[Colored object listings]
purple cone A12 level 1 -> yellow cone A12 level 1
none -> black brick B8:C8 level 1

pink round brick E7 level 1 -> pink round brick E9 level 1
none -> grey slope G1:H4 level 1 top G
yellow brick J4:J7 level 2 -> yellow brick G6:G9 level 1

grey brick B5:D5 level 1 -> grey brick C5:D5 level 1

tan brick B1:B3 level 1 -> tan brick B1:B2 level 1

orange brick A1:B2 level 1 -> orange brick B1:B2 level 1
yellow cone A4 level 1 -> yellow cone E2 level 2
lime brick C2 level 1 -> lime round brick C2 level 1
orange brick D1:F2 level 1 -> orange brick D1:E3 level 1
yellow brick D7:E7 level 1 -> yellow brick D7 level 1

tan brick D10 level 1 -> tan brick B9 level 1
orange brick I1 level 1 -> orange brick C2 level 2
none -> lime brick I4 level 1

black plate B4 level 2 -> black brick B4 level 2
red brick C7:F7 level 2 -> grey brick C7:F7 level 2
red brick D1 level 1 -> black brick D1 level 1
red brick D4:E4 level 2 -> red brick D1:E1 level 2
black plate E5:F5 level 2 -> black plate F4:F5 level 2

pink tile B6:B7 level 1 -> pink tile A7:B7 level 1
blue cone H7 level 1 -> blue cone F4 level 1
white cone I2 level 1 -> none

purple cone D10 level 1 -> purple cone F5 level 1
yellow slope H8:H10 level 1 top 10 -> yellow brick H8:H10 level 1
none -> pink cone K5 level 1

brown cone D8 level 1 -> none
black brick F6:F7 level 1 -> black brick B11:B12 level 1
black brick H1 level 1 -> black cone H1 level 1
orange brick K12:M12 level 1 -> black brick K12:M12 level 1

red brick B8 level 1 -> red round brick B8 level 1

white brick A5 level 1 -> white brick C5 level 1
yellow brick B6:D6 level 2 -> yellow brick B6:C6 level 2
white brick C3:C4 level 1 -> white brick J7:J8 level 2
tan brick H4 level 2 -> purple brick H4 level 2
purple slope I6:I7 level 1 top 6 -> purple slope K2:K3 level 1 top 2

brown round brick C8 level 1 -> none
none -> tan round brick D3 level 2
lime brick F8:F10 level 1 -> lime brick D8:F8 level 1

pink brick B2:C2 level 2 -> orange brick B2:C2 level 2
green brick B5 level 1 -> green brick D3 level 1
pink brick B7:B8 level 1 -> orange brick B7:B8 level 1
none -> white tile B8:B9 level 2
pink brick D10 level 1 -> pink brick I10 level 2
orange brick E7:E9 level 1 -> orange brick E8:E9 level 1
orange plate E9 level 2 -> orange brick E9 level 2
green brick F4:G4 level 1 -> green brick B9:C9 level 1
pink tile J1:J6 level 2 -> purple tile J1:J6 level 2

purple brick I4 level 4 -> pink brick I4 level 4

--- WHAT TO PRODUCE ---
Report the lines above that contain "slope".

--- ANSWER TO THE PROBLEM ---
none -> grey slope G1:H4 level 1 top G
yellow slope H8:H10 level 1 top 10 -> yellow brick H8:H10 level 1
purple slope I6:I7 level 1 top 6 -> purple slope K2:K3 level 1 top 2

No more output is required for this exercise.